→ **Dataset content**

===

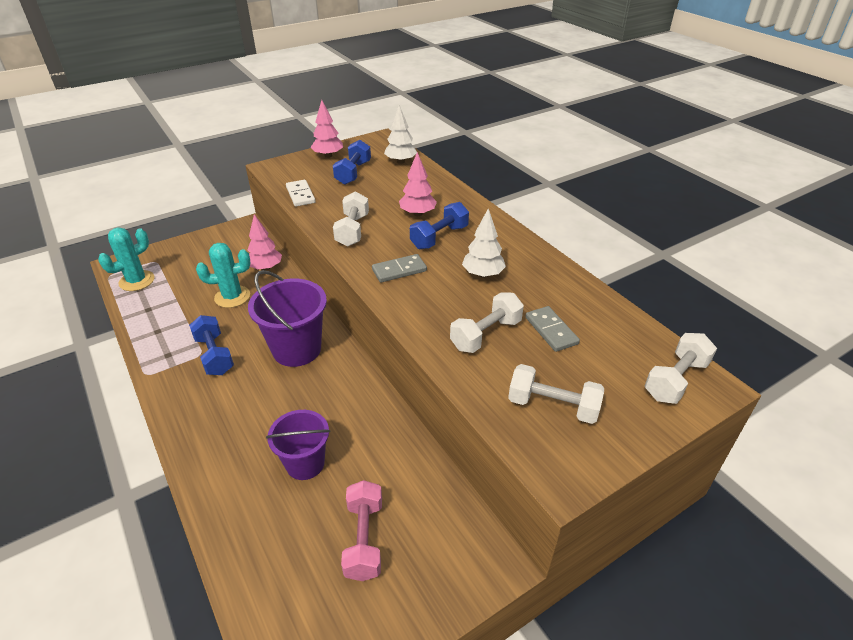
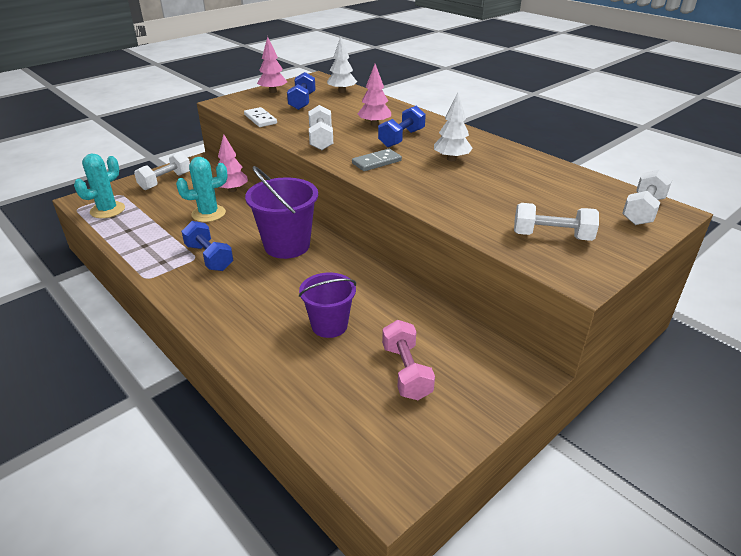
camera: 10 degrees left, 5 degrees down
(486, 334) = (473, 197): white dumbbell -> white dumbbell (165, 181)
(551, 330) = (527, 190): grey domino -> none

===

→ **Problem to solve**
Copy the listing exactly but drop its images.

→ **Answer box**
camera: 10 degrees left, 5 degrees down
(486, 334) = (473, 197): white dumbbell -> white dumbbell (165, 181)
(551, 330) = (527, 190): grey domino -> none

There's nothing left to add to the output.